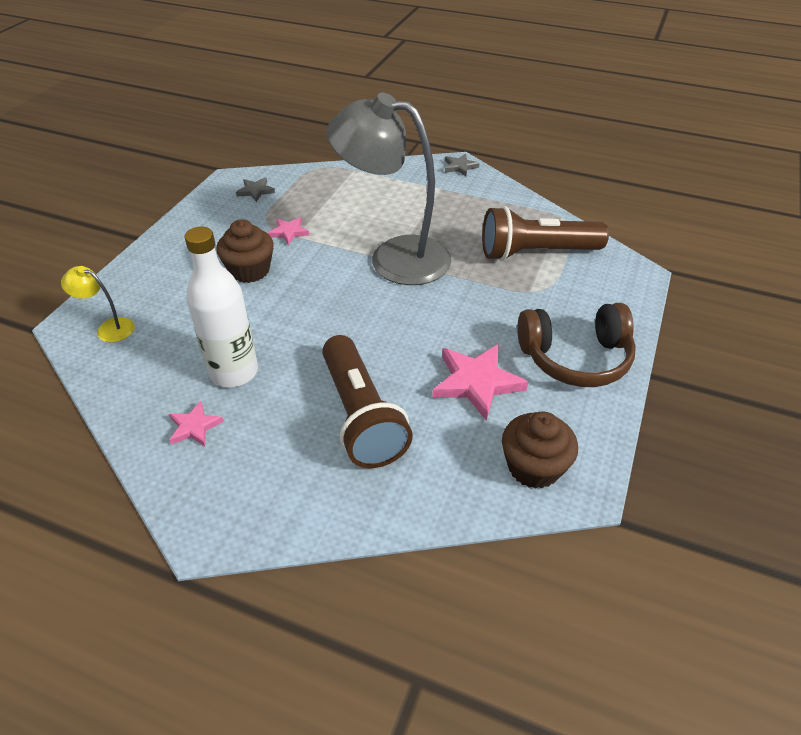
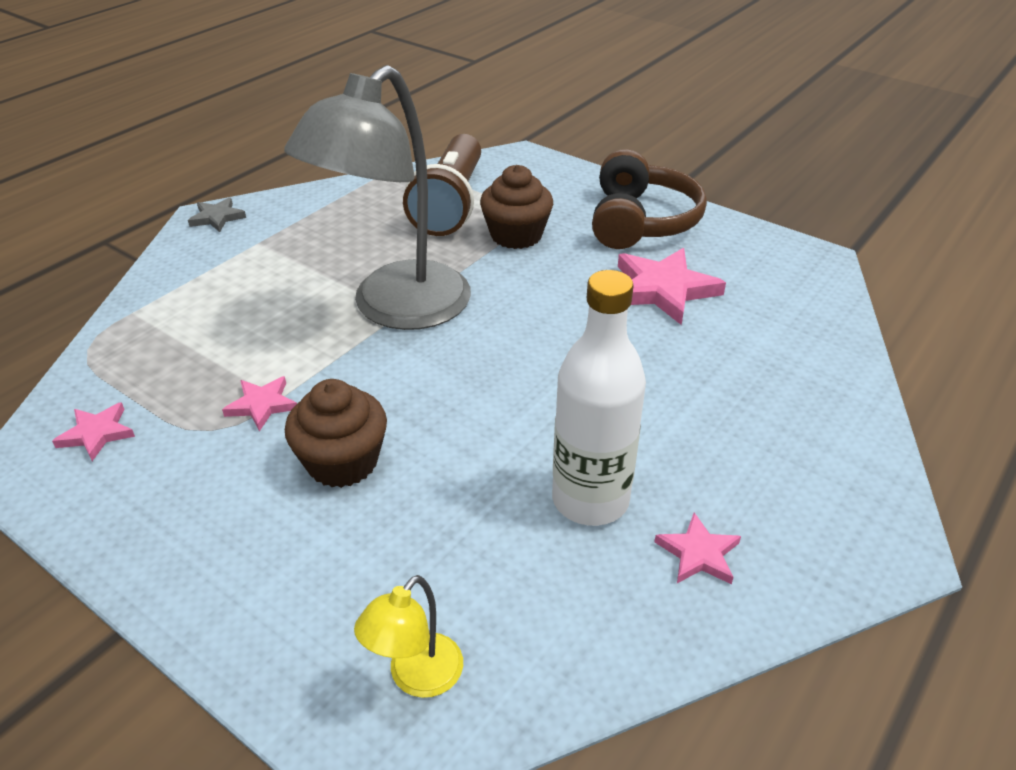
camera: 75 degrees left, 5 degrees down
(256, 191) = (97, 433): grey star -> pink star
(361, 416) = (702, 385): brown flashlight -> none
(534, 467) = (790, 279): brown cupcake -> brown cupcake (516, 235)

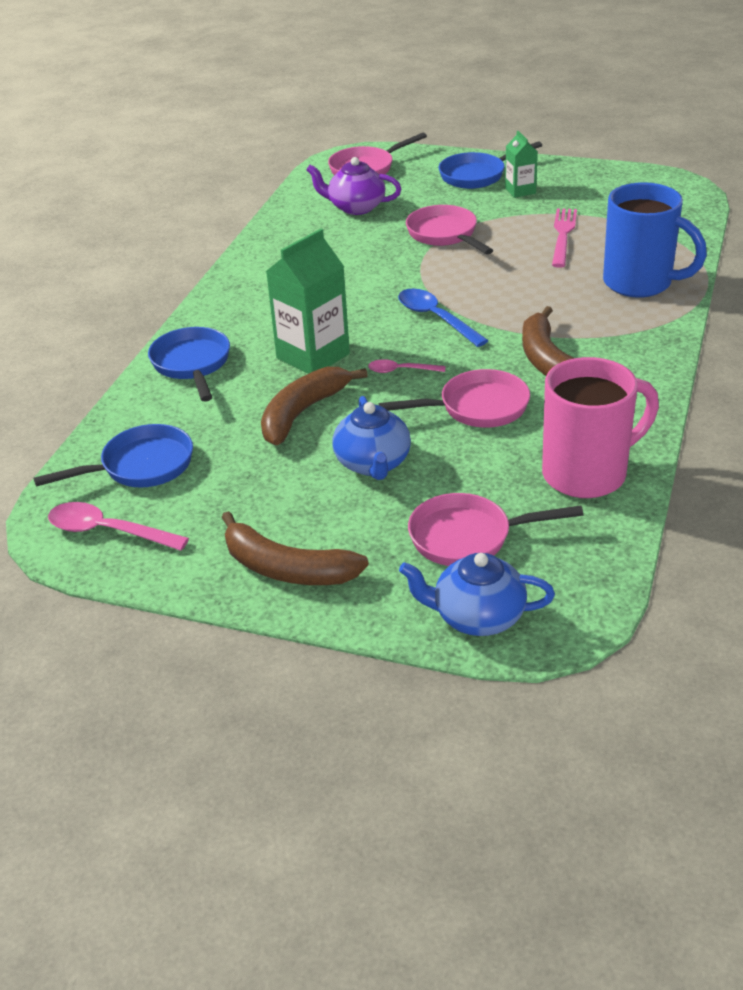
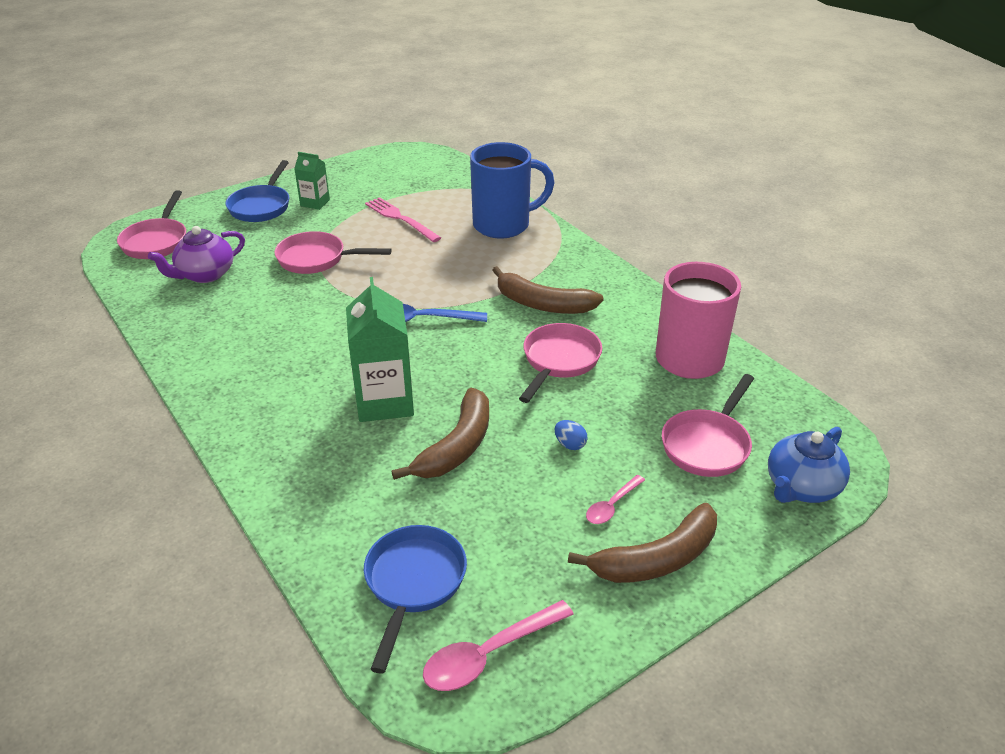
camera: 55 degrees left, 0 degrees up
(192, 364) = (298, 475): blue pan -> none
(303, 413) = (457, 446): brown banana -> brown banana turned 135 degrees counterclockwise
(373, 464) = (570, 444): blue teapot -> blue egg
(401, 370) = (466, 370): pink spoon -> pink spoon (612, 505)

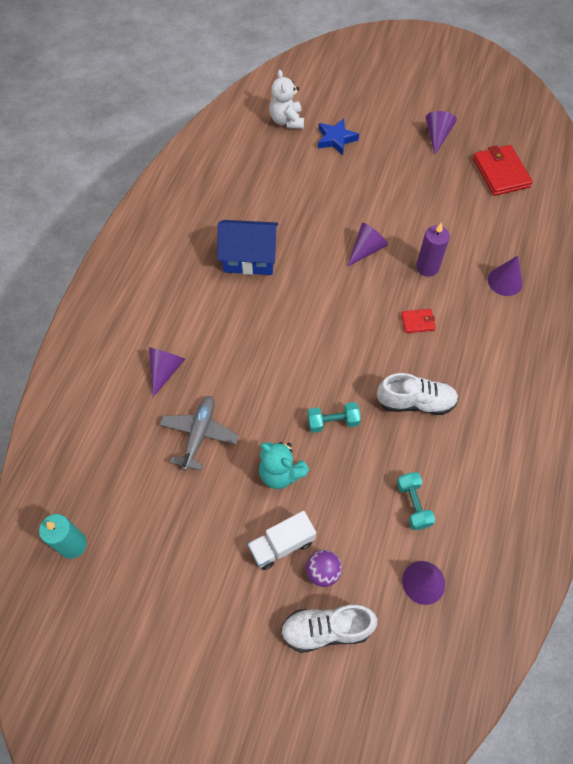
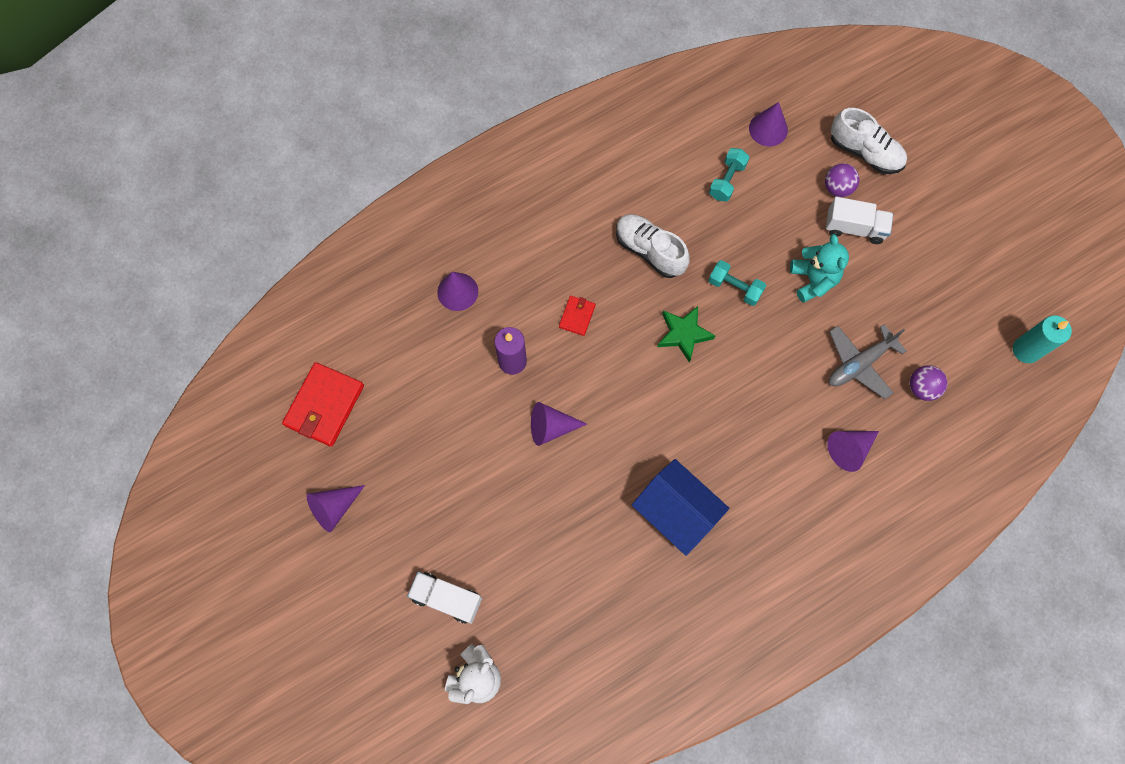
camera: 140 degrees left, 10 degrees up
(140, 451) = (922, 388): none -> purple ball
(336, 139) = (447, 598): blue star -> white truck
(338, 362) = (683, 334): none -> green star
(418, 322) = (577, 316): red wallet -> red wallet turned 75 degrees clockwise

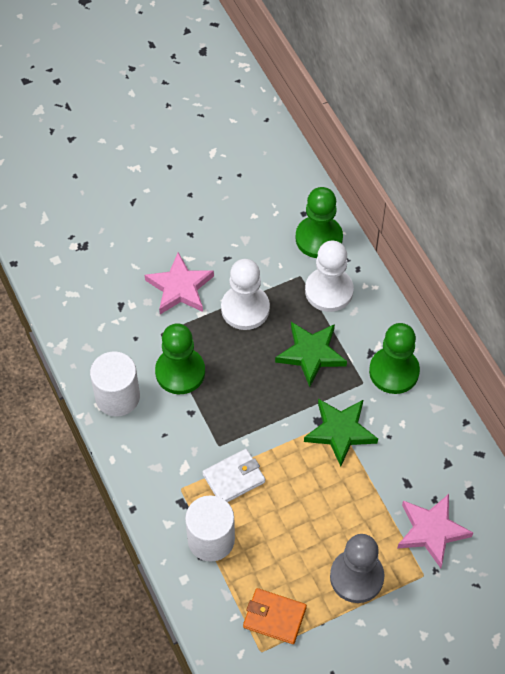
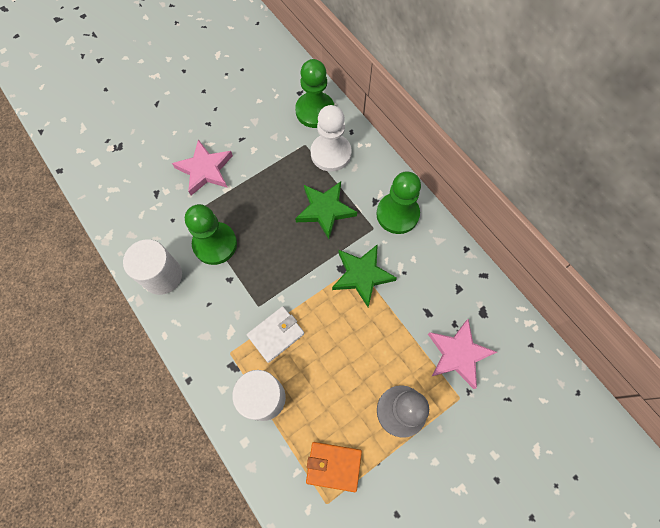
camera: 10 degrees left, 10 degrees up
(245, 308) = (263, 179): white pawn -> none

□ □ □

= Assignment =
Everything from the line with "camera: 55 degrees left, 0 degrees up" through the end of the records is to be repeated exactly. The pictures are not.

= Task result =
camera: 55 degrees left, 0 degrees up
(192, 364) = (298, 475): blue pan -> none
(303, 413) = (457, 446): brown banana -> brown banana turned 135 degrees counterclockwise
(373, 464) = (570, 444): blue teapot -> blue egg
(401, 370) = (466, 370): pink spoon -> pink spoon (612, 505)

camera: 140 degrees left, 10 degrees up
(140, 451) = (922, 388): none -> purple ball
(336, 139) = (447, 598): blue star -> white truck
(338, 362) = (683, 334): none -> green star
(418, 322) = (577, 316): red wallet -> red wallet turned 75 degrees clockwise

camera: 10 degrees left, 10 degrees up
(245, 308) = (263, 179): white pawn -> none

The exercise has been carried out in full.